▶ **TASK PROMPT**
Please give the entries from the line with "treats (252, 723)" to the line with "parapet (230, 2107)" as a numbered list, leaving out any blank lines.

▶ **EXTRACTED DATA**
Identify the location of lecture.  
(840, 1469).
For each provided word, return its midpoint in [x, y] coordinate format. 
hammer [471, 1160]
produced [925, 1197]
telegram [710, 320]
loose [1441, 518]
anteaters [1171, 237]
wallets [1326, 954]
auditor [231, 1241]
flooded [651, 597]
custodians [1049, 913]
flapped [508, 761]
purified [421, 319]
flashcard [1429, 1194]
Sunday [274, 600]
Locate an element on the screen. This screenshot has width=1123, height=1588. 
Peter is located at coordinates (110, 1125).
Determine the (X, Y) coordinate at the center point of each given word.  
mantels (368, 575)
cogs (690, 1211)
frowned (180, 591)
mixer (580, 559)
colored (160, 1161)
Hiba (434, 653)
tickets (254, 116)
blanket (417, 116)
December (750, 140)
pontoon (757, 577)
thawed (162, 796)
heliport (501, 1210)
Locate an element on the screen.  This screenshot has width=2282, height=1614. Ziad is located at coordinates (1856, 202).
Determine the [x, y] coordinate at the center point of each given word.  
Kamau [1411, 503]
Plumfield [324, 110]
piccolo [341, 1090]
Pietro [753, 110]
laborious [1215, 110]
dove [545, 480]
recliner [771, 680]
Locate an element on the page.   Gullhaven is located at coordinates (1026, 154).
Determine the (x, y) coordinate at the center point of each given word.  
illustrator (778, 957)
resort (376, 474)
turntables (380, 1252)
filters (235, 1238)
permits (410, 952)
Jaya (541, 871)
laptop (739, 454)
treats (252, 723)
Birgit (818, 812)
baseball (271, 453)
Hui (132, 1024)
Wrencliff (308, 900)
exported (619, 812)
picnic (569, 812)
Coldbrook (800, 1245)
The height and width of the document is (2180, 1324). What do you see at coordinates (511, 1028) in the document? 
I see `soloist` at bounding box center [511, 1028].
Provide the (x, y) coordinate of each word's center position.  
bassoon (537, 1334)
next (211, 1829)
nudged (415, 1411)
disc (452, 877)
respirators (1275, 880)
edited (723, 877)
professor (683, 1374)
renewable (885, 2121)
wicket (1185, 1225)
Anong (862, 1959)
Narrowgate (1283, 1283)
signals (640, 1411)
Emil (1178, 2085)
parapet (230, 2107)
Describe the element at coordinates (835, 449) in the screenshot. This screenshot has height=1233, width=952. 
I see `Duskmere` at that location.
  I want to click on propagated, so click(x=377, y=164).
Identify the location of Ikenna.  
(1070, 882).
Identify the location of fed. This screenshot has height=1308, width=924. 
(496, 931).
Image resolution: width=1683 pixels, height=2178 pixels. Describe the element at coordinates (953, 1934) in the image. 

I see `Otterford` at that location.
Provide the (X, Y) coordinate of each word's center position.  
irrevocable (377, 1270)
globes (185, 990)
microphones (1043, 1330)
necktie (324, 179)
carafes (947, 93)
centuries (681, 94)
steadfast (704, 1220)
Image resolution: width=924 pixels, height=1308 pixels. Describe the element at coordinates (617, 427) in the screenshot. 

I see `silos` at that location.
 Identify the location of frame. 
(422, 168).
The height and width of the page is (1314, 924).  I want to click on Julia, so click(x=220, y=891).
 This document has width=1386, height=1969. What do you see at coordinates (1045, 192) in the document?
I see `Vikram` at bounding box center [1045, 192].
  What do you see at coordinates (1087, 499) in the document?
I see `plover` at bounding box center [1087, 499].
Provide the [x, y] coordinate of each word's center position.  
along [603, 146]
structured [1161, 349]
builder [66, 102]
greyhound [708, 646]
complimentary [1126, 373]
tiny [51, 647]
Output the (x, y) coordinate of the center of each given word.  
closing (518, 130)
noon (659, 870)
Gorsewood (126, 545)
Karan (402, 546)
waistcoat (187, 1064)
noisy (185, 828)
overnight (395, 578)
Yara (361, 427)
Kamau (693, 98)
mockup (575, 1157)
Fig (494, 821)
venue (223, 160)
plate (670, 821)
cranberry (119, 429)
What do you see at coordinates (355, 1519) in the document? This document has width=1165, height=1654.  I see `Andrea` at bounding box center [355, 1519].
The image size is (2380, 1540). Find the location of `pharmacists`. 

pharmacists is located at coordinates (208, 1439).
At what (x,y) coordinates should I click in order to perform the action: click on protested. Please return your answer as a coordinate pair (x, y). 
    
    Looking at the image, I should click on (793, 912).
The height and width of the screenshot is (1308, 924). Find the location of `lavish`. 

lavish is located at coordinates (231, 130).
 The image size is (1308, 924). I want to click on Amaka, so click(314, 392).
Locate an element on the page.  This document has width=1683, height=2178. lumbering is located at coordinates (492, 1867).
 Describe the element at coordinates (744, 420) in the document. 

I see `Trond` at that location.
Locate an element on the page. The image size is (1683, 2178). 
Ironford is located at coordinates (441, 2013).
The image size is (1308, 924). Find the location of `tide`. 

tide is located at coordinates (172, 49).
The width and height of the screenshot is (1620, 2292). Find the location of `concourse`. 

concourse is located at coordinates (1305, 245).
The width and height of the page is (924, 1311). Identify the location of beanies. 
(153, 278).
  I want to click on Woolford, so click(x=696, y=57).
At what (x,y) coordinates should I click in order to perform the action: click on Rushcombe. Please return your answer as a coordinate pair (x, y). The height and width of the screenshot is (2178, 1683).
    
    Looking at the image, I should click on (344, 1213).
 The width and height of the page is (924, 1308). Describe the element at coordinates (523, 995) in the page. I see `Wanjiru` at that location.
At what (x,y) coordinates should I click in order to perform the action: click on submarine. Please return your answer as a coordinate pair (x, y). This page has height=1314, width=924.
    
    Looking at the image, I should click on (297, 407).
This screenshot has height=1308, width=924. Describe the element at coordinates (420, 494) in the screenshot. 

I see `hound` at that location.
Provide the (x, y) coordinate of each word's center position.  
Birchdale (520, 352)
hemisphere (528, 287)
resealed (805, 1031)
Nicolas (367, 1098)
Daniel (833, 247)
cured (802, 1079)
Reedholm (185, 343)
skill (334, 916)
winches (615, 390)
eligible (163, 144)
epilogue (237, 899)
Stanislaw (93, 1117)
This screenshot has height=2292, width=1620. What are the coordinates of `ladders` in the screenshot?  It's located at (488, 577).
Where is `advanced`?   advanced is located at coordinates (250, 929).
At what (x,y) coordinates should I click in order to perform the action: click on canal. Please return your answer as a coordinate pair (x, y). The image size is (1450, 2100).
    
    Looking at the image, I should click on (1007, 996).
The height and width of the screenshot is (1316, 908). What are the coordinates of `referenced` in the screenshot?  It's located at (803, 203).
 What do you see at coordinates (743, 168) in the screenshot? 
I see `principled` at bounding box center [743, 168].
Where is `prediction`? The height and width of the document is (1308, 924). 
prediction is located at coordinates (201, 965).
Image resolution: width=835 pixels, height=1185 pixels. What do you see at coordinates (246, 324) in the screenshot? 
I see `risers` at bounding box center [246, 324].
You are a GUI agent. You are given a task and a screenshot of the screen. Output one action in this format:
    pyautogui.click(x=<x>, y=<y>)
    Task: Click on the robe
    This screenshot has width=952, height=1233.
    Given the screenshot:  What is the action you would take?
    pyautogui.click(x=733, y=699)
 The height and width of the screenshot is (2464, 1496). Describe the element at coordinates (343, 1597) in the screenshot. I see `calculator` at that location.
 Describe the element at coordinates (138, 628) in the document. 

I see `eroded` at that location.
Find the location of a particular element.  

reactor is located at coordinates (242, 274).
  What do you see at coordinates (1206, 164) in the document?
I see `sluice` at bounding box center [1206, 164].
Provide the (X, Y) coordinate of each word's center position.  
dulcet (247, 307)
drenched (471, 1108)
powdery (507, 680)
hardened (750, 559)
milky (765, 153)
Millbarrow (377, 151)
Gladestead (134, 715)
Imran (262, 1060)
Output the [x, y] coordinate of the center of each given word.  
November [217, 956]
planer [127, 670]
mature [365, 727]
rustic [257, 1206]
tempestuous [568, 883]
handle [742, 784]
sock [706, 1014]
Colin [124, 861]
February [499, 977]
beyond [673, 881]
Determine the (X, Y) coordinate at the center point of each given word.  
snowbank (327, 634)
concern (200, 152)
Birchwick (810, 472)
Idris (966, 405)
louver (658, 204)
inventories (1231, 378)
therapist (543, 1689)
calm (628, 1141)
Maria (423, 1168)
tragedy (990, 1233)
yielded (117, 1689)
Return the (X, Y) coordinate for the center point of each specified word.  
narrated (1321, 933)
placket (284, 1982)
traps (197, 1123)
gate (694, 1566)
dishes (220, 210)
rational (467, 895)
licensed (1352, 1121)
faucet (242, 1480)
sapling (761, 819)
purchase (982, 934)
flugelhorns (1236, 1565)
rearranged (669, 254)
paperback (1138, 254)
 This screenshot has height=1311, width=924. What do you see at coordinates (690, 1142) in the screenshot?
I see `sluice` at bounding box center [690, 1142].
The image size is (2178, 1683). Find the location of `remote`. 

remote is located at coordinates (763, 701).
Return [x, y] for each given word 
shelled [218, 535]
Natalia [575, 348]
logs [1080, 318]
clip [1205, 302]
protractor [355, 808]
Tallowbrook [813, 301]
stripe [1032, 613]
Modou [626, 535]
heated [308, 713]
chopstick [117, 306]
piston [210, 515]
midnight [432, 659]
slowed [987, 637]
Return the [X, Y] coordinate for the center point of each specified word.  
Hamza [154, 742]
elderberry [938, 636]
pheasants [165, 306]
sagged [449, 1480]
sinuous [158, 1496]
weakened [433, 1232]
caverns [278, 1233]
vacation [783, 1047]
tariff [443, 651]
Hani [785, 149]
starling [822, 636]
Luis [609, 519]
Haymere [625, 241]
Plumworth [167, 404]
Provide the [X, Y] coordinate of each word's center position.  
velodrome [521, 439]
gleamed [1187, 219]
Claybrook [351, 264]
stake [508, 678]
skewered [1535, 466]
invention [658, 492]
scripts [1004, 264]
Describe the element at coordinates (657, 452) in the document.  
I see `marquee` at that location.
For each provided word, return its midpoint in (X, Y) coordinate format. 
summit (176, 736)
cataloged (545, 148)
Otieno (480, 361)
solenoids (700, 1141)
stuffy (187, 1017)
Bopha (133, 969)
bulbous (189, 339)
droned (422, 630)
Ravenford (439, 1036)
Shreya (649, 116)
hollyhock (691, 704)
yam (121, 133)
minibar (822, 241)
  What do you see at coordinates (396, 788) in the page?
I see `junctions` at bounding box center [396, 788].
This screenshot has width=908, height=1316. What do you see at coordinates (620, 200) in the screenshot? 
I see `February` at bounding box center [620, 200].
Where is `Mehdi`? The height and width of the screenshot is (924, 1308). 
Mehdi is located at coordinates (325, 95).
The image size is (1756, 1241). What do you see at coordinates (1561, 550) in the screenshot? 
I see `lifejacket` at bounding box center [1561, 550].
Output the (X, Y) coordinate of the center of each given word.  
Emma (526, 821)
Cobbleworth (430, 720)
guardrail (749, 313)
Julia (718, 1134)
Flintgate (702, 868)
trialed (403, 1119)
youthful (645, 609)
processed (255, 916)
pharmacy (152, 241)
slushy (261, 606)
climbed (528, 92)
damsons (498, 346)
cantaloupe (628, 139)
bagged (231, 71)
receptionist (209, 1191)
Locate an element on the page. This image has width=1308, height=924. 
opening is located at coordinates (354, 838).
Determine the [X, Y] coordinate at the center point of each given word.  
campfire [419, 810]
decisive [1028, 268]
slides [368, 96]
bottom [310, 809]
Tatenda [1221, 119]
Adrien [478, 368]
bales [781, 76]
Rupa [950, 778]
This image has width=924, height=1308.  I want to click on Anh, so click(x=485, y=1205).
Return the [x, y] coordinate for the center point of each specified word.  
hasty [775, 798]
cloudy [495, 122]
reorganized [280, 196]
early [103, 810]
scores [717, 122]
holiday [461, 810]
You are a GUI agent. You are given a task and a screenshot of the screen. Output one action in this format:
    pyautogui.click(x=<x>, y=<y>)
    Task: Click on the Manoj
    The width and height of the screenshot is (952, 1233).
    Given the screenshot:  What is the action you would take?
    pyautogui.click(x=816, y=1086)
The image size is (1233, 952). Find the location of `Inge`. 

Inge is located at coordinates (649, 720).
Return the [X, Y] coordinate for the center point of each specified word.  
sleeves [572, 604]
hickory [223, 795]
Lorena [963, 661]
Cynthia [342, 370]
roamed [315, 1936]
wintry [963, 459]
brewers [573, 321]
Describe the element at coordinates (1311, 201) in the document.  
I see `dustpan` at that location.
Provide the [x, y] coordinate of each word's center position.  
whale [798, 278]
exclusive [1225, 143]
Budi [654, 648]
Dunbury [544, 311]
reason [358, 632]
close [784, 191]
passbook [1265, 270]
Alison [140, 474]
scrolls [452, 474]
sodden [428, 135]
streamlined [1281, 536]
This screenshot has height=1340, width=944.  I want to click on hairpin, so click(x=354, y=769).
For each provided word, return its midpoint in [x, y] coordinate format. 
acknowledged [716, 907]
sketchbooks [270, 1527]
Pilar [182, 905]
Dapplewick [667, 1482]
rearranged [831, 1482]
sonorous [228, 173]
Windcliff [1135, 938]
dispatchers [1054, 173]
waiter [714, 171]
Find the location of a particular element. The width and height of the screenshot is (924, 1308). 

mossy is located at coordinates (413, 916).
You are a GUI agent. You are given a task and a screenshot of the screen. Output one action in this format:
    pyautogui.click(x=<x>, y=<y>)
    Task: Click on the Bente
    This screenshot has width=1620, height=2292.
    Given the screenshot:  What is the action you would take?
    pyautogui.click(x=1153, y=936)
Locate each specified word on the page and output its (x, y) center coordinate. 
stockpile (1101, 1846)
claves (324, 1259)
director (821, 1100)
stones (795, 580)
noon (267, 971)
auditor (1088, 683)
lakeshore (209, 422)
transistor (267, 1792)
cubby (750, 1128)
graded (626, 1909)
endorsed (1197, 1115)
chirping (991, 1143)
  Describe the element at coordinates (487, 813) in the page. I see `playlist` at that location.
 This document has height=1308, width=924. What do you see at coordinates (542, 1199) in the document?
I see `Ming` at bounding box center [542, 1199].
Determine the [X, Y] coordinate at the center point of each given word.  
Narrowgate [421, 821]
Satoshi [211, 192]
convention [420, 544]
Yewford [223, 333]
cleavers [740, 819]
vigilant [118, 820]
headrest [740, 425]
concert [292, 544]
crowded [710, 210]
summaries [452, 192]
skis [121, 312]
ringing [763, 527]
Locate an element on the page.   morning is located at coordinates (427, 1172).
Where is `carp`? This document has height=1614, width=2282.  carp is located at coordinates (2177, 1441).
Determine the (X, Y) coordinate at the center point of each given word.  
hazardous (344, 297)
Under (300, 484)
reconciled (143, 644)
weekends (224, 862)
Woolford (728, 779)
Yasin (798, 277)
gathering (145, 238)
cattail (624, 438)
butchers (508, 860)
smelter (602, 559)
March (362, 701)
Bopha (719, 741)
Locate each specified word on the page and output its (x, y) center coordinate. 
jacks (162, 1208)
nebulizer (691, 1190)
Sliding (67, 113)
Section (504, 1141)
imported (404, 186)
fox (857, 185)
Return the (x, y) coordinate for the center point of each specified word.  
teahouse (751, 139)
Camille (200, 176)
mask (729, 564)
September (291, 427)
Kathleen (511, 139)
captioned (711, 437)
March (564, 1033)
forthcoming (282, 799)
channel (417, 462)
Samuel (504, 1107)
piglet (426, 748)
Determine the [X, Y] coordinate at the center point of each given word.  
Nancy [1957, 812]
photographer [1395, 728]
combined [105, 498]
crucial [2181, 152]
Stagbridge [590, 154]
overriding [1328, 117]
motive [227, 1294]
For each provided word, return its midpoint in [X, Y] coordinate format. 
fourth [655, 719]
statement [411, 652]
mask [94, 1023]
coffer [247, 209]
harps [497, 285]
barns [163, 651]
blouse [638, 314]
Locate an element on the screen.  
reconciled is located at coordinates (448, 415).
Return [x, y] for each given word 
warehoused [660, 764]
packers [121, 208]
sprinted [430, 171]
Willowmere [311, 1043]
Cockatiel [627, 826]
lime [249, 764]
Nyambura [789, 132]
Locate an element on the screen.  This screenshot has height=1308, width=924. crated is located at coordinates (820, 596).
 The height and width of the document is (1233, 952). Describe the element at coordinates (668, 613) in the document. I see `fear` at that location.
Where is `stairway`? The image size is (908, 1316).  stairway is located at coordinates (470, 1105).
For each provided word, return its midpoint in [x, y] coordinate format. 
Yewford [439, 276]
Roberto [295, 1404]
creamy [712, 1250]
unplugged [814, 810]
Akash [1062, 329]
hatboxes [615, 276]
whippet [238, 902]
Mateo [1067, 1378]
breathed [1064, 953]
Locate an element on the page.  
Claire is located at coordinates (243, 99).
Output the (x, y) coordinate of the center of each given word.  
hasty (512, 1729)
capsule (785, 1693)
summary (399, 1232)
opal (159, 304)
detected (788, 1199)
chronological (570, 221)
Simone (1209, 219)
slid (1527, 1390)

▶ **OUTPUT OF THE EXERCISE**
1. treats (252, 723)
2. Birgit (818, 812)
3. baseball (271, 453)
4. Hui (132, 1024)
5. Wrencliff (308, 900)
6. exported (619, 812)
7. picnic (569, 812)
8. Coldbrook (800, 1245)
9. The height and width of the document is (2180, 1324). What do you see at coordinates (511, 1028) in the document? 
10. I see `soloist` at bounding box center [511, 1028].
11. Provide the (x, y) coordinate of each word's center position.  
12. bassoon (537, 1334)
13. next (211, 1829)
14. nudged (415, 1411)
15. disc (452, 877)
16. respirators (1275, 880)
17. edited (723, 877)
18. professor (683, 1374)
19. renewable (885, 2121)
20. wicket (1185, 1225)
21. Anong (862, 1959)
22. Narrowgate (1283, 1283)
23. signals (640, 1411)
24. Emil (1178, 2085)
25. parapet (230, 2107)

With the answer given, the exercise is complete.